Dataset items:
· · · ·

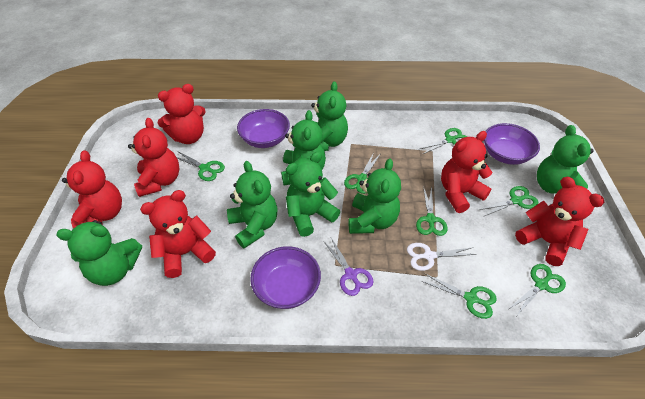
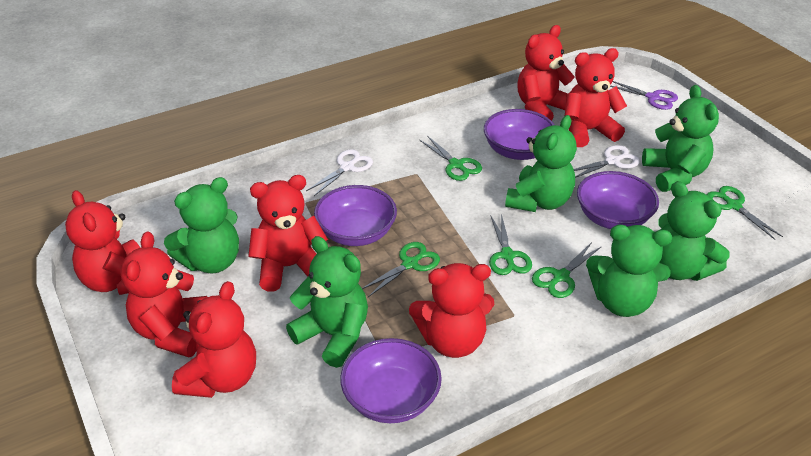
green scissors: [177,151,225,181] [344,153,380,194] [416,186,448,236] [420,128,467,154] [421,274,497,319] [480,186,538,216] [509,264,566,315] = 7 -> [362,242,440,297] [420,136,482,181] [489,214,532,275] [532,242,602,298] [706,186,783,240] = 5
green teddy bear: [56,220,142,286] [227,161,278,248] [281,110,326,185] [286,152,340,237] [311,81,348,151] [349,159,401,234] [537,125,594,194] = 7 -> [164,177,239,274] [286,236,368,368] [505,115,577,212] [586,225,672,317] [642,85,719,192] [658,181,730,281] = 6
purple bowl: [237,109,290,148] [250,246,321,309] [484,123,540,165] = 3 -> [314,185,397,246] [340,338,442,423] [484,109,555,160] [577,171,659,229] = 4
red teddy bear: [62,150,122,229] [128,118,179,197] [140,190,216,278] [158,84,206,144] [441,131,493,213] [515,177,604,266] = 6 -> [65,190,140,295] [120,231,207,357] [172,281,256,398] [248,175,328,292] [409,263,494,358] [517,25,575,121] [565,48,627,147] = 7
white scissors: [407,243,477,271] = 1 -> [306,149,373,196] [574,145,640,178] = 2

· · · ·

What to work on. The answer must be every line from the records above that contains the word "green", copied in full.

Response to this task.
green scissors: [177,151,225,181] [344,153,380,194] [416,186,448,236] [420,128,467,154] [421,274,497,319] [480,186,538,216] [509,264,566,315] = 7 -> [362,242,440,297] [420,136,482,181] [489,214,532,275] [532,242,602,298] [706,186,783,240] = 5
green teddy bear: [56,220,142,286] [227,161,278,248] [281,110,326,185] [286,152,340,237] [311,81,348,151] [349,159,401,234] [537,125,594,194] = 7 -> [164,177,239,274] [286,236,368,368] [505,115,577,212] [586,225,672,317] [642,85,719,192] [658,181,730,281] = 6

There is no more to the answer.